> **About this task**: Return exactly those lines of the material that fall between the line with "D1: none -> zener (A COM, K W3)" and the final line, both included.

> **Exercise materials**:
>>

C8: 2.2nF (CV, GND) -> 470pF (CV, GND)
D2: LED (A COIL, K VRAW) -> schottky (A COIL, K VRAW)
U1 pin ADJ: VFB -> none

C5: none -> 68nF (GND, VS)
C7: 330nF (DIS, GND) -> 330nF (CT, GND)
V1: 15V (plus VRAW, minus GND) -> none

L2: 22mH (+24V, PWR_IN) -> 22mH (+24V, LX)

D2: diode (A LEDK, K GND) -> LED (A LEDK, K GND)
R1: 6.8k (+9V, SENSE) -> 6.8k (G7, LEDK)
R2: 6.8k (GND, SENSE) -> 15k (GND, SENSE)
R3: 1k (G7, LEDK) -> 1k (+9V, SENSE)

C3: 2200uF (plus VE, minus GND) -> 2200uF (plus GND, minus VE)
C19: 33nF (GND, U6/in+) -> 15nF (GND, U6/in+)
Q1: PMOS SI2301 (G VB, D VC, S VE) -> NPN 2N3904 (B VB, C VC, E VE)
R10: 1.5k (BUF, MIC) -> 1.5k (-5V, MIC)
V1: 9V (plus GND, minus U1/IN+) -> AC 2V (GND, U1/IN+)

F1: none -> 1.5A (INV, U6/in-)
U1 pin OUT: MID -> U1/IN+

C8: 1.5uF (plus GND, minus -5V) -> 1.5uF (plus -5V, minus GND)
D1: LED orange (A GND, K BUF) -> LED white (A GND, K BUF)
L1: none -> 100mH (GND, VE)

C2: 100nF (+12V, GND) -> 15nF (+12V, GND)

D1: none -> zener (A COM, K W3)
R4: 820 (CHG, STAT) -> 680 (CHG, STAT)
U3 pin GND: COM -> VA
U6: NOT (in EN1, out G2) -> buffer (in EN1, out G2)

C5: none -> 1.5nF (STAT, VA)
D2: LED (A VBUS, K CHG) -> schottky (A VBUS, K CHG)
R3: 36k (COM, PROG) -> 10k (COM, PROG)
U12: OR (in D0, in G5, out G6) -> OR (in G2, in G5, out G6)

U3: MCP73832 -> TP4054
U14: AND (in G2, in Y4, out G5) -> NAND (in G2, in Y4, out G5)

<<

> **Exercise result**:
D1: none -> zener (A COM, K W3)
R4: 820 (CHG, STAT) -> 680 (CHG, STAT)
U3 pin GND: COM -> VA
U6: NOT (in EN1, out G2) -> buffer (in EN1, out G2)

C5: none -> 1.5nF (STAT, VA)
D2: LED (A VBUS, K CHG) -> schottky (A VBUS, K CHG)
R3: 36k (COM, PROG) -> 10k (COM, PROG)
U12: OR (in D0, in G5, out G6) -> OR (in G2, in G5, out G6)

U3: MCP73832 -> TP4054
U14: AND (in G2, in Y4, out G5) -> NAND (in G2, in Y4, out G5)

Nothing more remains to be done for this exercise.